**SOURCE MATERIAL**
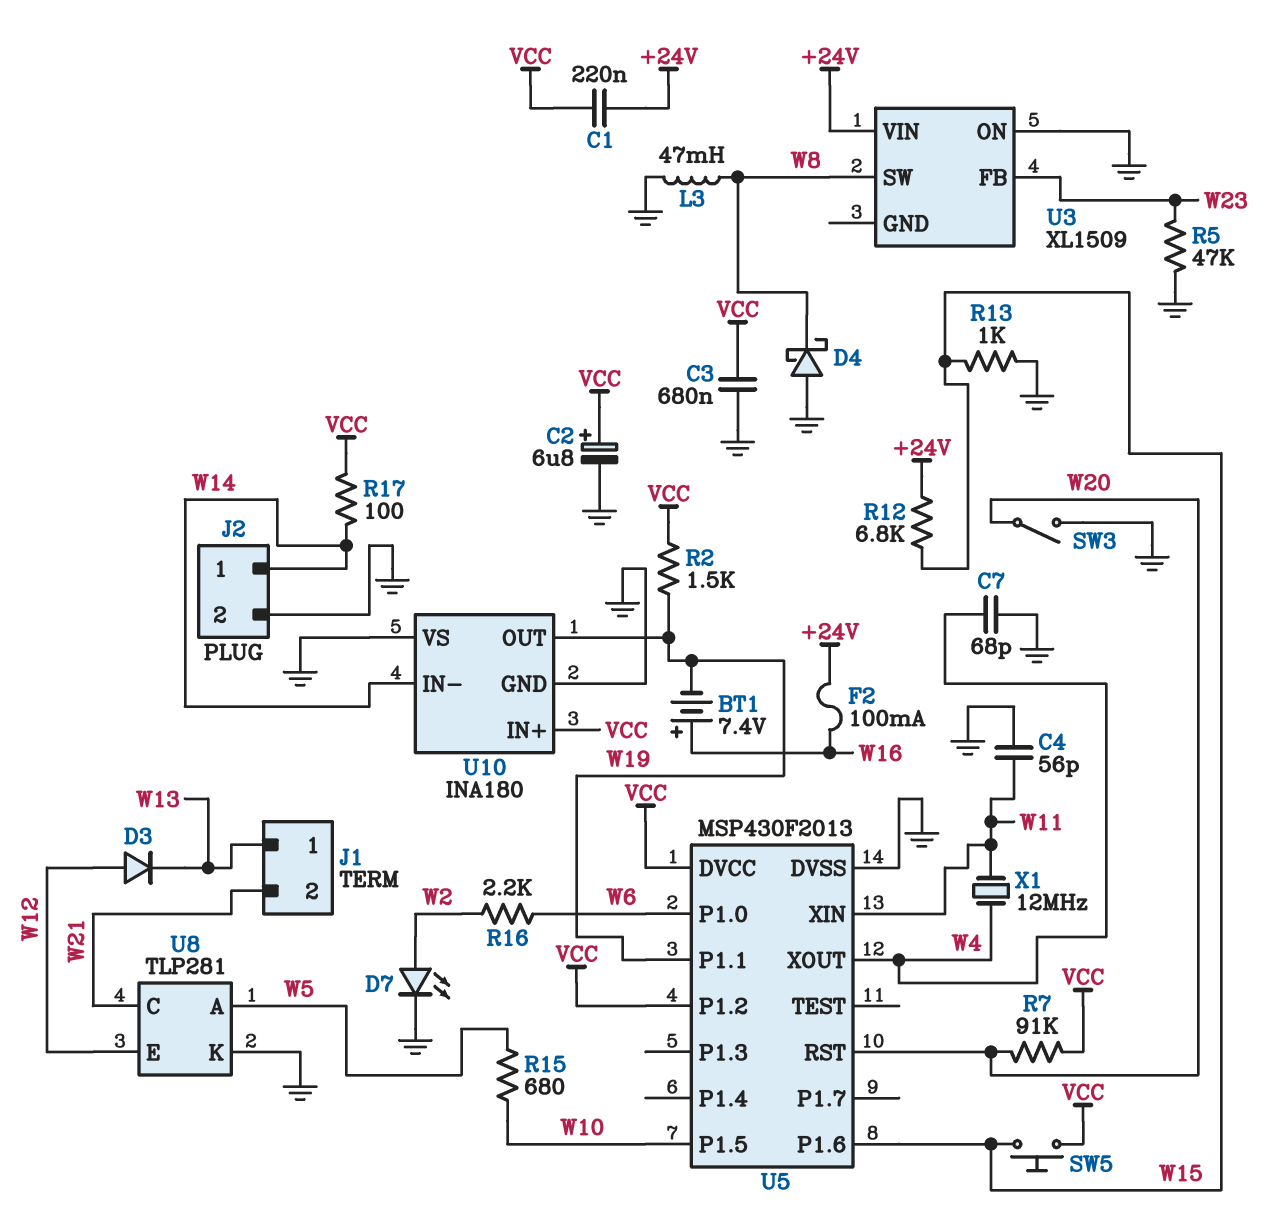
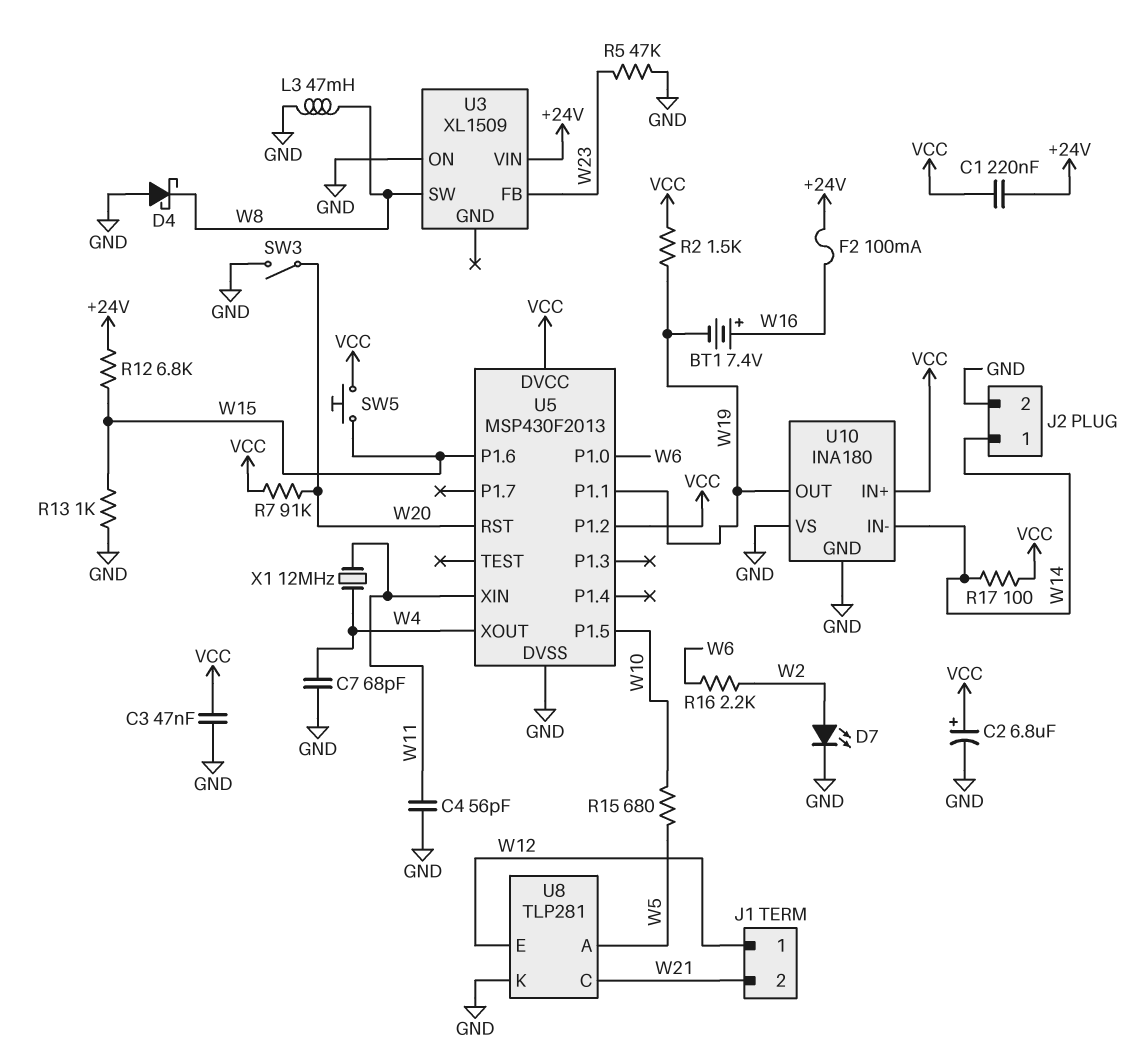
C3: 680nF (GND, VCC) -> 47nF (GND, VCC)
D3: diode (A W12, K W13) -> none
J1 pin 1: W13 -> W12

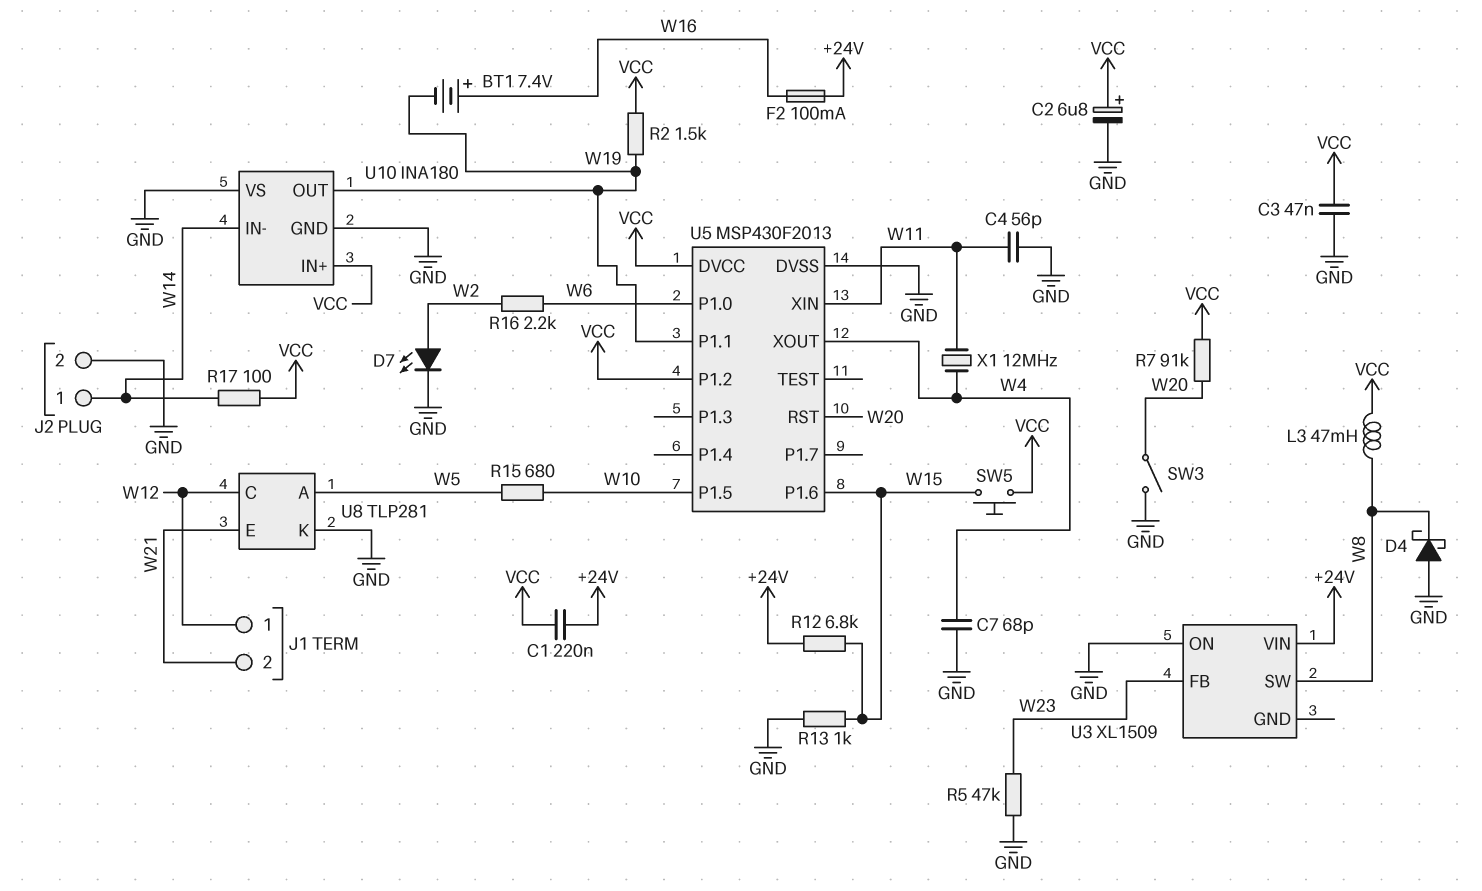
L3: 47mH (GND, W8) -> 47mH (VCC, W8)
U8 pin C: W21 -> W12
U8 pin E: W12 -> W21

**THE TASK**
Would you write out every record word for word, leaving no picture in?

**ANSWER**
C3: 680nF (GND, VCC) -> 47nF (GND, VCC)
D3: diode (A W12, K W13) -> none
J1 pin 1: W13 -> W12

L3: 47mH (GND, W8) -> 47mH (VCC, W8)
U8 pin C: W21 -> W12
U8 pin E: W12 -> W21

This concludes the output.